**Entries supplied**
* * * * * * * * *

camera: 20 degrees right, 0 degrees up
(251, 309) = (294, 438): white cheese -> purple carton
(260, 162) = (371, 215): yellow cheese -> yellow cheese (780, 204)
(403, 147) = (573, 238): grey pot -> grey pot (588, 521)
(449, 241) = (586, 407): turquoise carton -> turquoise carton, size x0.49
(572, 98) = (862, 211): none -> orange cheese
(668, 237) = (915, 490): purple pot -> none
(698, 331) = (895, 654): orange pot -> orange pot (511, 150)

* * * * * * * * *

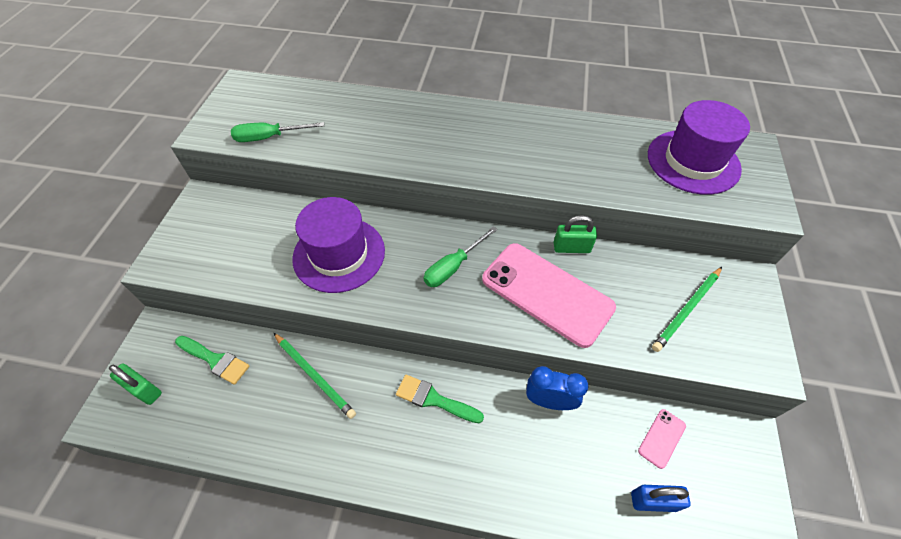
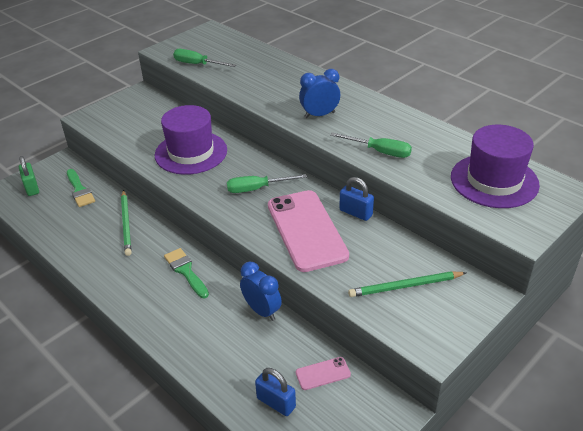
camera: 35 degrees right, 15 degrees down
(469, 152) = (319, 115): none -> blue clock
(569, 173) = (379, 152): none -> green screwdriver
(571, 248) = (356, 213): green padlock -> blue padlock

* * * * * * * * *

Give again exactly, and only, the lines above starting at the one with "(469, 152) = (319, 115): none -> blue clock" and ending at the one with "(571, 248) = (356, 213): green".

(469, 152) = (319, 115): none -> blue clock
(569, 173) = (379, 152): none -> green screwdriver
(571, 248) = (356, 213): green padlock -> blue padlock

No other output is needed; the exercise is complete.